___ INFORMATION PROVIDED
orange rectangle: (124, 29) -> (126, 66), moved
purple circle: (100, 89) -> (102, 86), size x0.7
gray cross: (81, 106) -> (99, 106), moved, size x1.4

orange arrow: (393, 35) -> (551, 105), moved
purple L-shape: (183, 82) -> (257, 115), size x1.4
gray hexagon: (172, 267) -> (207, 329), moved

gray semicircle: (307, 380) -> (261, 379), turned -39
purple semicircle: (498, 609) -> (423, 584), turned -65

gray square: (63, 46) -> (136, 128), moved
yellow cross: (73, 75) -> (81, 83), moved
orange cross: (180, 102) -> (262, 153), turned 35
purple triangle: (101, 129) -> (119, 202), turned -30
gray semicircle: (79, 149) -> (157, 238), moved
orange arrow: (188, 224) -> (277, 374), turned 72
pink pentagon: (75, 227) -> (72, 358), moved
______
___ INFORMATION PROVIDED
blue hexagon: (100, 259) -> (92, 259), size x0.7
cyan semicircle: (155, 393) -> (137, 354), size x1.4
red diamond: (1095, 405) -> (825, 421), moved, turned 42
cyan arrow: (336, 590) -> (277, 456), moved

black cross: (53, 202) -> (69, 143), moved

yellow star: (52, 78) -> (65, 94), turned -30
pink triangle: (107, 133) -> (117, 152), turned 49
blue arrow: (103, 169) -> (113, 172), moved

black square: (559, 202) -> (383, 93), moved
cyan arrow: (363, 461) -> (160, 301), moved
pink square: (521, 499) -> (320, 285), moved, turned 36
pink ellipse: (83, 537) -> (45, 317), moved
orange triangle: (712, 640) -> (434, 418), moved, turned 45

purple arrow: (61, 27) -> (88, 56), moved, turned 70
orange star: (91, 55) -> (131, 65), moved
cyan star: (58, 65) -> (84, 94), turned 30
______
___ INFORMATION PROVIDED
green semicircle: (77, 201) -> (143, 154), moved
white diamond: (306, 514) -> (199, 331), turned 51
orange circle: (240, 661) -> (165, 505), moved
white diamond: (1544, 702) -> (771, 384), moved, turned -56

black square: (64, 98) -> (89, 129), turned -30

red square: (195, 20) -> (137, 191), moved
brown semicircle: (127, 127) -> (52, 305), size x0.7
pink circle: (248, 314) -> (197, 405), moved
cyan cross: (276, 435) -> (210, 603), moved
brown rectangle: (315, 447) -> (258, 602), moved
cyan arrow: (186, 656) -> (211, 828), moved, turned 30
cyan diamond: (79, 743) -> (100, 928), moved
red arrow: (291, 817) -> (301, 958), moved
______
### WHAT NEEDS TO BE DONE
If a line of the data holds the string "semicircle", count it. Then state the total and nothing more.

### ANSWER BOX
6